Task to carry out
Starting at the line with "(620, 400) = (671, 201): none -> black wallet", repeat every line exactly until the records end, including the last one.

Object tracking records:
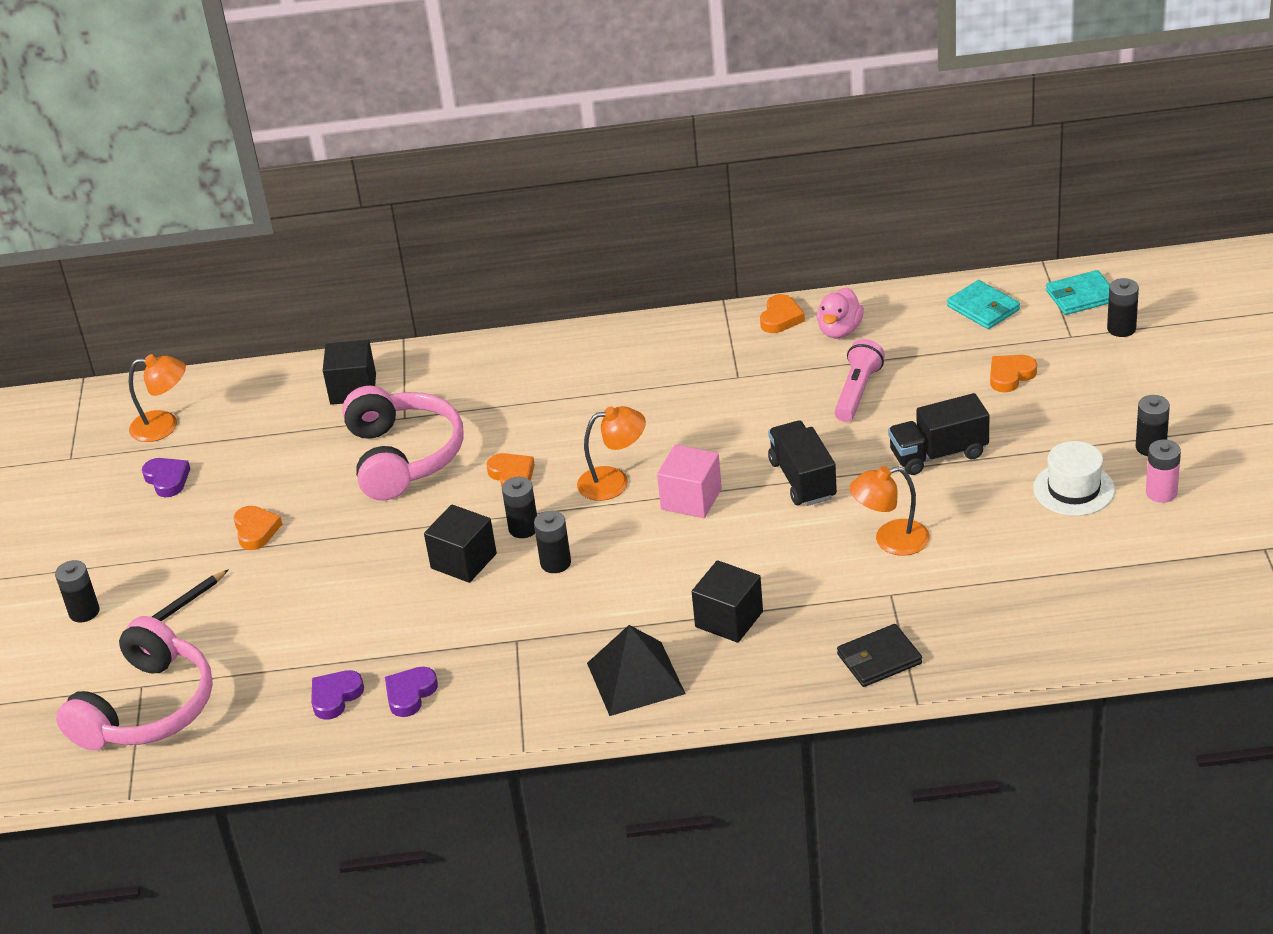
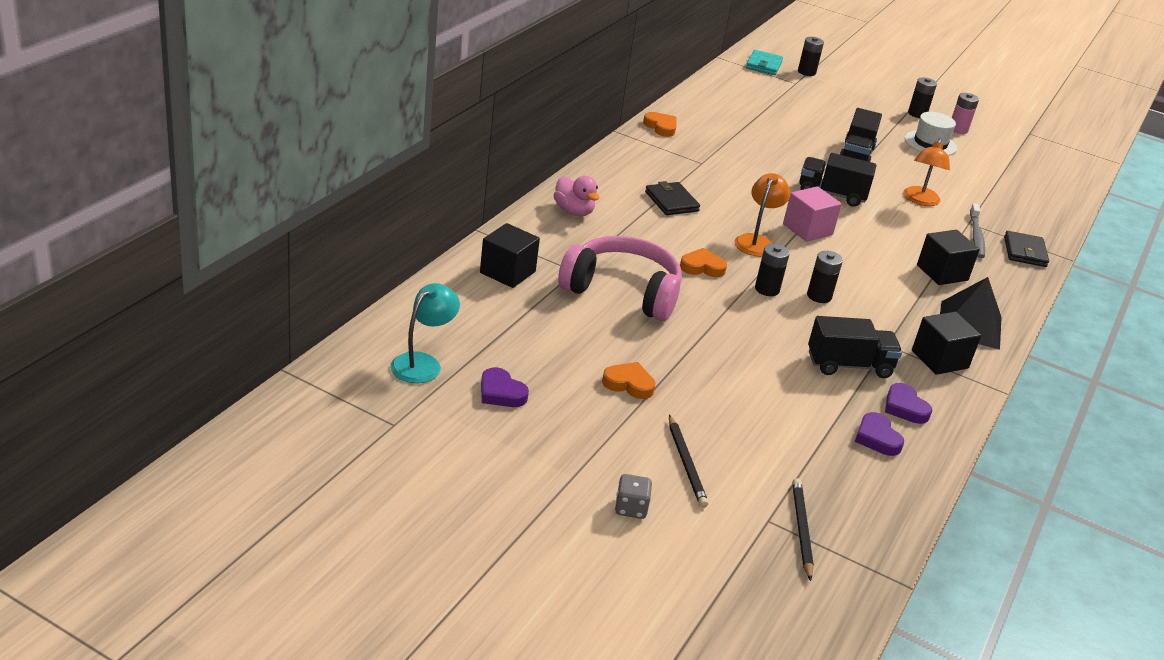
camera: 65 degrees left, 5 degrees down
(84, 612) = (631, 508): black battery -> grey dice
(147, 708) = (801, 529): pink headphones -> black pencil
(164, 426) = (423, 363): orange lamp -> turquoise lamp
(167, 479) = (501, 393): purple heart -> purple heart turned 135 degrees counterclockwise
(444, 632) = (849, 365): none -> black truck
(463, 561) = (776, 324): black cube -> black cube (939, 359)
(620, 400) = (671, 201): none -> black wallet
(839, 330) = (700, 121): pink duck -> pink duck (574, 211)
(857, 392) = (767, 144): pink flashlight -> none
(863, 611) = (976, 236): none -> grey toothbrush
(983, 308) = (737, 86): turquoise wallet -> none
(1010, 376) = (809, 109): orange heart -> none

Response to this exercise
(620, 400) = (671, 201): none -> black wallet
(839, 330) = (700, 121): pink duck -> pink duck (574, 211)
(857, 392) = (767, 144): pink flashlight -> none
(863, 611) = (976, 236): none -> grey toothbrush
(983, 308) = (737, 86): turquoise wallet -> none
(1010, 376) = (809, 109): orange heart -> none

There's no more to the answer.